● **Exercise prompt**
The data below is to be returned in full and exactly.

● **Record extracts**

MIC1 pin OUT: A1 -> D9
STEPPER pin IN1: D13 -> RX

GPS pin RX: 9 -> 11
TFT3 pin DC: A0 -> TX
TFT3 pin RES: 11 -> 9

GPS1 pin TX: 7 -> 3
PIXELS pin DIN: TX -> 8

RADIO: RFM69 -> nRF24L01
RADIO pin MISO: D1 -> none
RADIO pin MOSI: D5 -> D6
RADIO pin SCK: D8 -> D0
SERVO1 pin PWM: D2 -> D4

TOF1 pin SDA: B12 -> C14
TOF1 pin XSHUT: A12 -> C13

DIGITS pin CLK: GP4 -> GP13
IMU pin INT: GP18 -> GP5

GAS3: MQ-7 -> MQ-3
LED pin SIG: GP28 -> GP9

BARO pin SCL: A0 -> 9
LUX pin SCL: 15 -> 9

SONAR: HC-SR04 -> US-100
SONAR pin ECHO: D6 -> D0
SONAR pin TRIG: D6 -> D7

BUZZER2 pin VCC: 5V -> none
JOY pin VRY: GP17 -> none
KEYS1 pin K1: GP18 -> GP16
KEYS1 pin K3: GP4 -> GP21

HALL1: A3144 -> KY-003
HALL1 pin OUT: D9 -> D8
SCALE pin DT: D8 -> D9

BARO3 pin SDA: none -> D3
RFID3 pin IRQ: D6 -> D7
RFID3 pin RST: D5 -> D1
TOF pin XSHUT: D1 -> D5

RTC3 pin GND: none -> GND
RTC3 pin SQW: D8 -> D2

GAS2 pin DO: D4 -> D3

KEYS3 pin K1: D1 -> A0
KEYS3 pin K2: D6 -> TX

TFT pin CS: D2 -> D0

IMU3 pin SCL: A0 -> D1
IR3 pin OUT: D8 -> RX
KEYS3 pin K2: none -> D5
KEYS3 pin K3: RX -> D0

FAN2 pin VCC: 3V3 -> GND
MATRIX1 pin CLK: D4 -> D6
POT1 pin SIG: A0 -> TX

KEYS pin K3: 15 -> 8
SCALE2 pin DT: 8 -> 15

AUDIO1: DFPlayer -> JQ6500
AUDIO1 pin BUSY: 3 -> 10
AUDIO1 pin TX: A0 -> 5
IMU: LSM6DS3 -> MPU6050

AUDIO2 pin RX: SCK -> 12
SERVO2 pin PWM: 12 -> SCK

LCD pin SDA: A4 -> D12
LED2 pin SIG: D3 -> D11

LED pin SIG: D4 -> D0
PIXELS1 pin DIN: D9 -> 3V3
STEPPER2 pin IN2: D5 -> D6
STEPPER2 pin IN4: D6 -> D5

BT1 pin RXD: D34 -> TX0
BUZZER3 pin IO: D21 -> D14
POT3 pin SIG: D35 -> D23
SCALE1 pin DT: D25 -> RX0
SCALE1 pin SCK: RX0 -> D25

● **Completed task**
MIC1 pin OUT: A1 -> D9
STEPPER pin IN1: D13 -> RX

GPS pin RX: 9 -> 11
TFT3 pin DC: A0 -> TX
TFT3 pin RES: 11 -> 9

GPS1 pin TX: 7 -> 3
PIXELS pin DIN: TX -> 8

RADIO: RFM69 -> nRF24L01
RADIO pin MISO: D1 -> none
RADIO pin MOSI: D5 -> D6
RADIO pin SCK: D8 -> D0
SERVO1 pin PWM: D2 -> D4

TOF1 pin SDA: B12 -> C14
TOF1 pin XSHUT: A12 -> C13

DIGITS pin CLK: GP4 -> GP13
IMU pin INT: GP18 -> GP5

GAS3: MQ-7 -> MQ-3
LED pin SIG: GP28 -> GP9

BARO pin SCL: A0 -> 9
LUX pin SCL: 15 -> 9

SONAR: HC-SR04 -> US-100
SONAR pin ECHO: D6 -> D0
SONAR pin TRIG: D6 -> D7

BUZZER2 pin VCC: 5V -> none
JOY pin VRY: GP17 -> none
KEYS1 pin K1: GP18 -> GP16
KEYS1 pin K3: GP4 -> GP21

HALL1: A3144 -> KY-003
HALL1 pin OUT: D9 -> D8
SCALE pin DT: D8 -> D9

BARO3 pin SDA: none -> D3
RFID3 pin IRQ: D6 -> D7
RFID3 pin RST: D5 -> D1
TOF pin XSHUT: D1 -> D5

RTC3 pin GND: none -> GND
RTC3 pin SQW: D8 -> D2

GAS2 pin DO: D4 -> D3

KEYS3 pin K1: D1 -> A0
KEYS3 pin K2: D6 -> TX

TFT pin CS: D2 -> D0

IMU3 pin SCL: A0 -> D1
IR3 pin OUT: D8 -> RX
KEYS3 pin K2: none -> D5
KEYS3 pin K3: RX -> D0

FAN2 pin VCC: 3V3 -> GND
MATRIX1 pin CLK: D4 -> D6
POT1 pin SIG: A0 -> TX

KEYS pin K3: 15 -> 8
SCALE2 pin DT: 8 -> 15

AUDIO1: DFPlayer -> JQ6500
AUDIO1 pin BUSY: 3 -> 10
AUDIO1 pin TX: A0 -> 5
IMU: LSM6DS3 -> MPU6050

AUDIO2 pin RX: SCK -> 12
SERVO2 pin PWM: 12 -> SCK

LCD pin SDA: A4 -> D12
LED2 pin SIG: D3 -> D11

LED pin SIG: D4 -> D0
PIXELS1 pin DIN: D9 -> 3V3
STEPPER2 pin IN2: D5 -> D6
STEPPER2 pin IN4: D6 -> D5

BT1 pin RXD: D34 -> TX0
BUZZER3 pin IO: D21 -> D14
POT3 pin SIG: D35 -> D23
SCALE1 pin DT: D25 -> RX0
SCALE1 pin SCK: RX0 -> D25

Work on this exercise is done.